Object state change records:
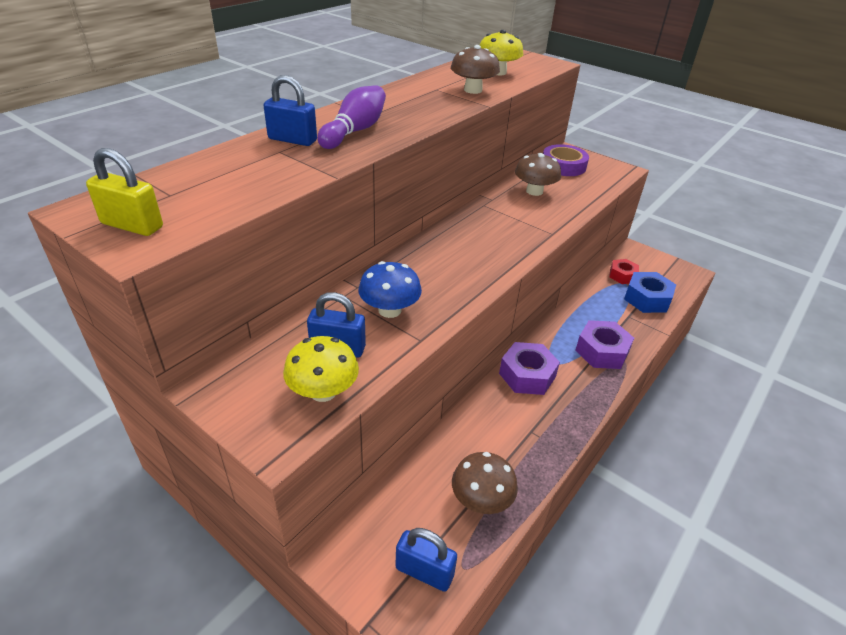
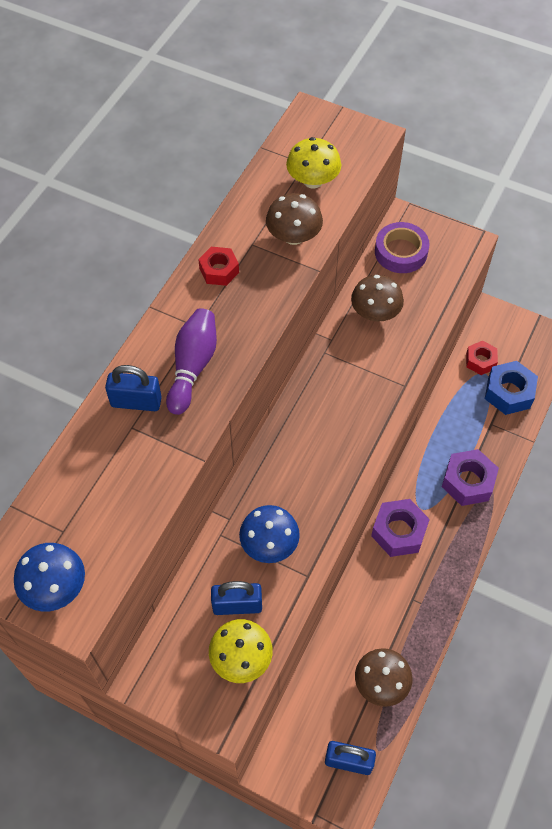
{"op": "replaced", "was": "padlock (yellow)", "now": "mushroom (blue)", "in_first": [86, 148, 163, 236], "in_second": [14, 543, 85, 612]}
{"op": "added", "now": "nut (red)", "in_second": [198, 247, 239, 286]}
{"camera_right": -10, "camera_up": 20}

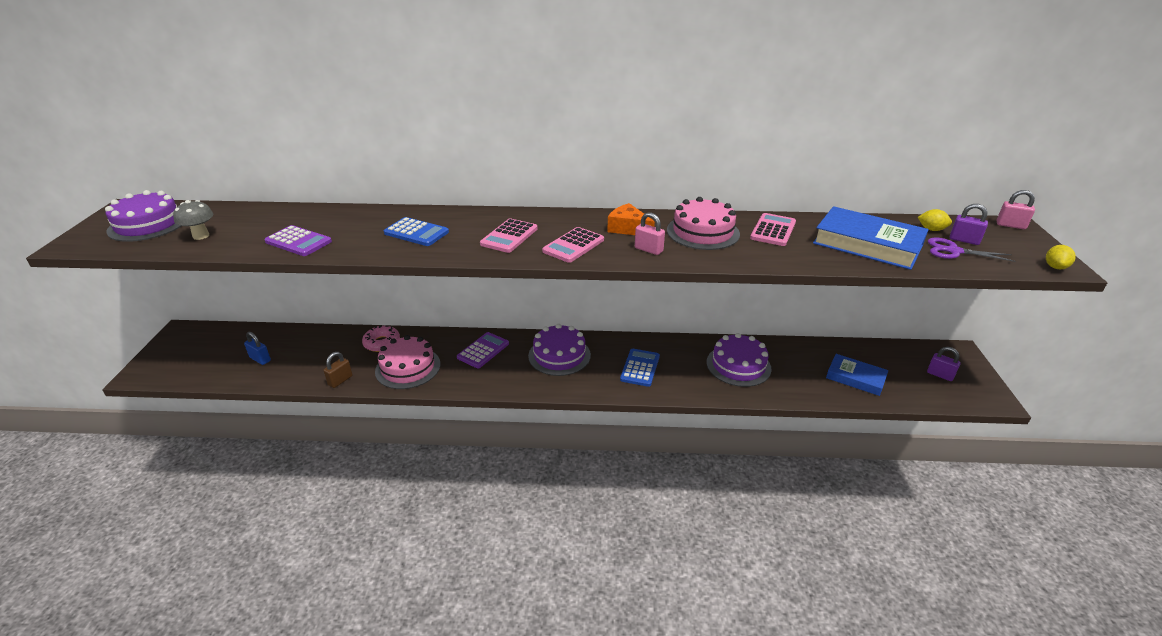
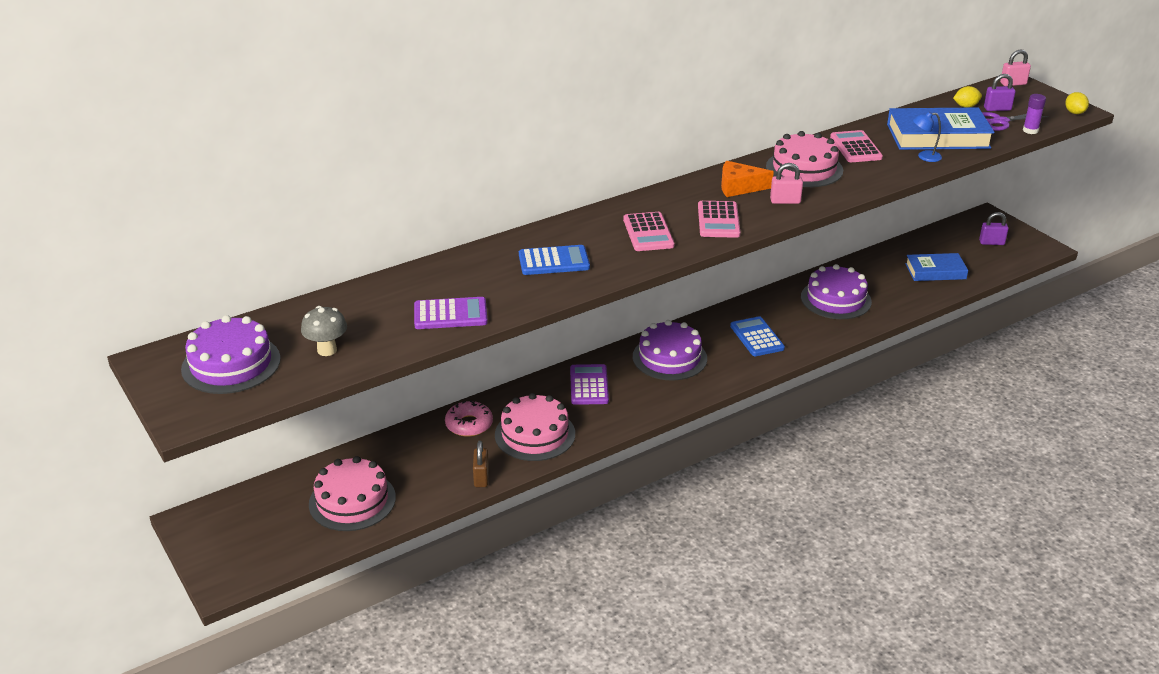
{"op": "replaced", "was": "padlock (blue)", "now": "cake (pink)", "in_first": [244, 332, 271, 365], "in_second": [309, 456, 396, 531]}
{"op": "added", "now": "lamp (blue)", "in_second": [913, 112, 942, 162]}
{"op": "added", "now": "glue stick (purple)", "in_second": [1023, 94, 1046, 134]}
{"camera_right": -35, "camera_up": 0}

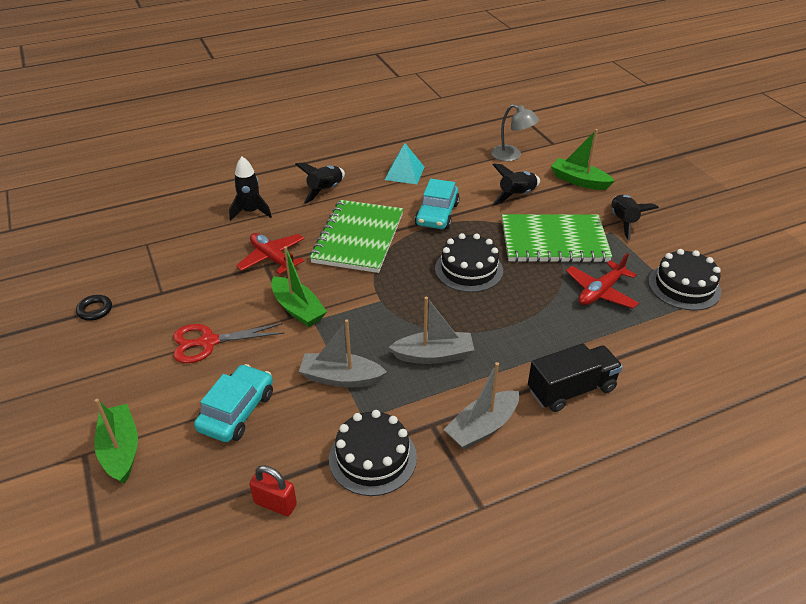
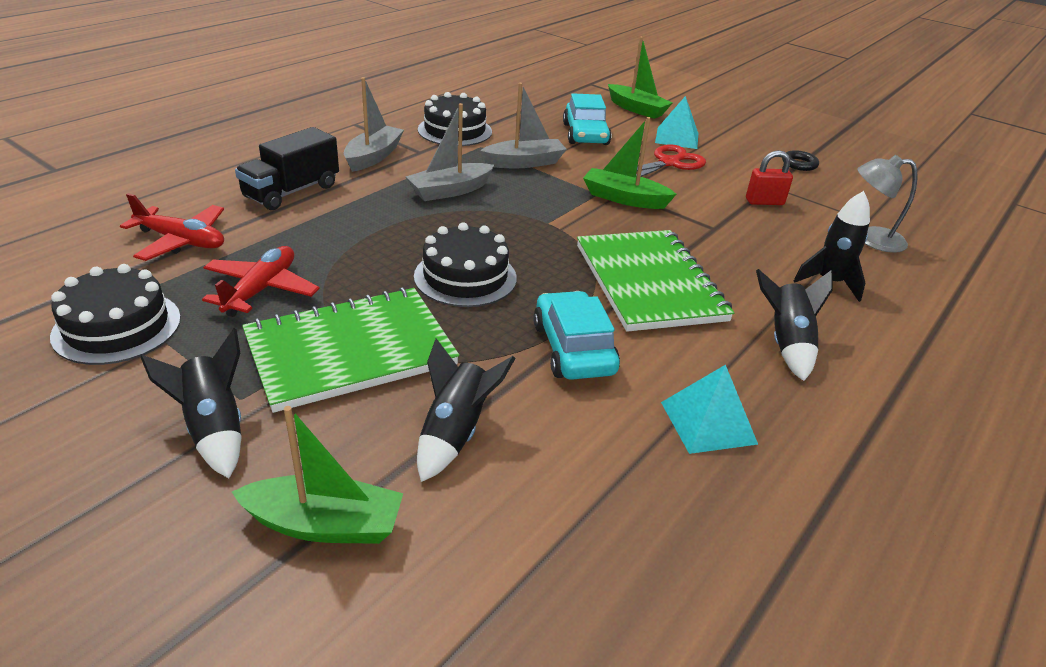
{"op": "moved", "was": "plane (red)", "in_first": [236, 233, 305, 274], "in_second": [120, 193, 224, 261]}
{"op": "added", "now": "pyramid (turquoise)", "in_second": [655, 96, 698, 149]}
{"op": "moved", "was": "padlock (red)", "in_first": [249, 465, 297, 516], "in_second": [746, 150, 793, 205]}
{"op": "moved", "was": "lamp (grey)", "in_first": [491, 104, 539, 161], "in_second": [857, 155, 917, 253]}
{"camera_right": 150, "camera_up": -5}

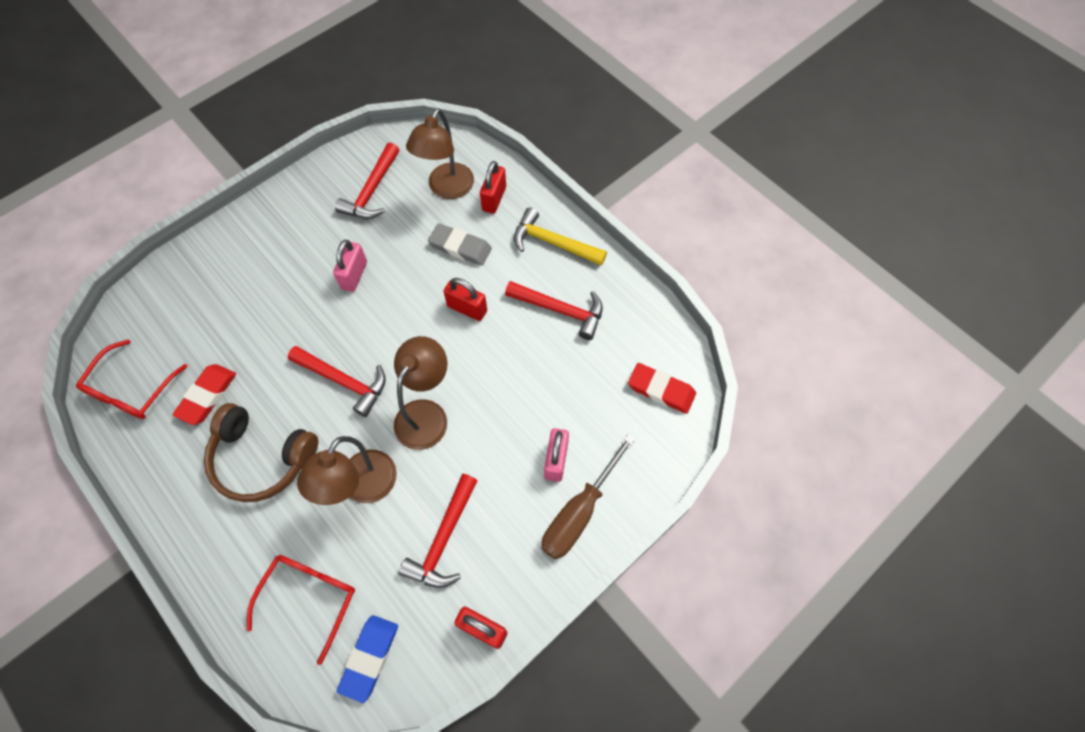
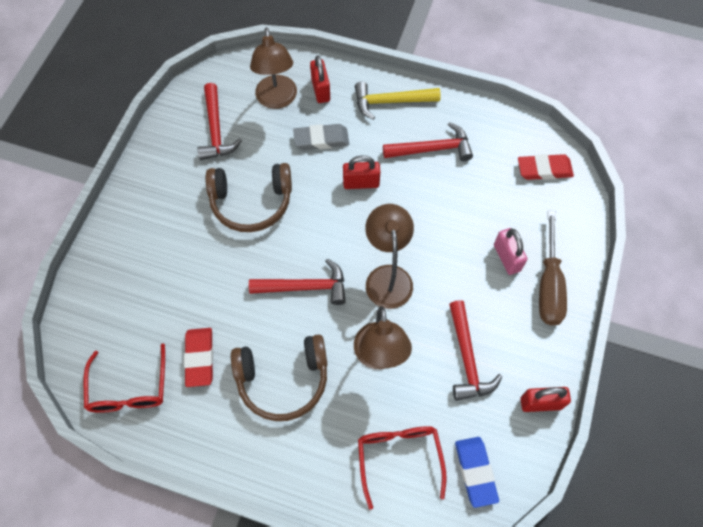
{"op": "replaced", "was": "padlock (pink)", "now": "headphones (brown)", "in_first": [333, 240, 367, 292], "in_second": [205, 163, 292, 232]}
{"camera_right": -30, "camera_up": 0}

◆ **AIM OF THE TASK**
Although the records include pictures, the copy should reproduce every line exactly and none of the pictures.

◆ **TASK ANSWER**
{"op": "replaced", "was": "padlock (yellow)", "now": "mushroom (blue)", "in_first": [86, 148, 163, 236], "in_second": [14, 543, 85, 612]}
{"op": "added", "now": "nut (red)", "in_second": [198, 247, 239, 286]}
{"camera_right": -10, "camera_up": 20}

{"op": "replaced", "was": "padlock (blue)", "now": "cake (pink)", "in_first": [244, 332, 271, 365], "in_second": [309, 456, 396, 531]}
{"op": "added", "now": "lamp (blue)", "in_second": [913, 112, 942, 162]}
{"op": "added", "now": "glue stick (purple)", "in_second": [1023, 94, 1046, 134]}
{"camera_right": -35, "camera_up": 0}

{"op": "moved", "was": "plane (red)", "in_first": [236, 233, 305, 274], "in_second": [120, 193, 224, 261]}
{"op": "added", "now": "pyramid (turquoise)", "in_second": [655, 96, 698, 149]}
{"op": "moved", "was": "padlock (red)", "in_first": [249, 465, 297, 516], "in_second": [746, 150, 793, 205]}
{"op": "moved", "was": "lamp (grey)", "in_first": [491, 104, 539, 161], "in_second": [857, 155, 917, 253]}
{"camera_right": 150, "camera_up": -5}

{"op": "replaced", "was": "padlock (pink)", "now": "headphones (brown)", "in_first": [333, 240, 367, 292], "in_second": [205, 163, 292, 232]}
{"camera_right": -30, "camera_up": 0}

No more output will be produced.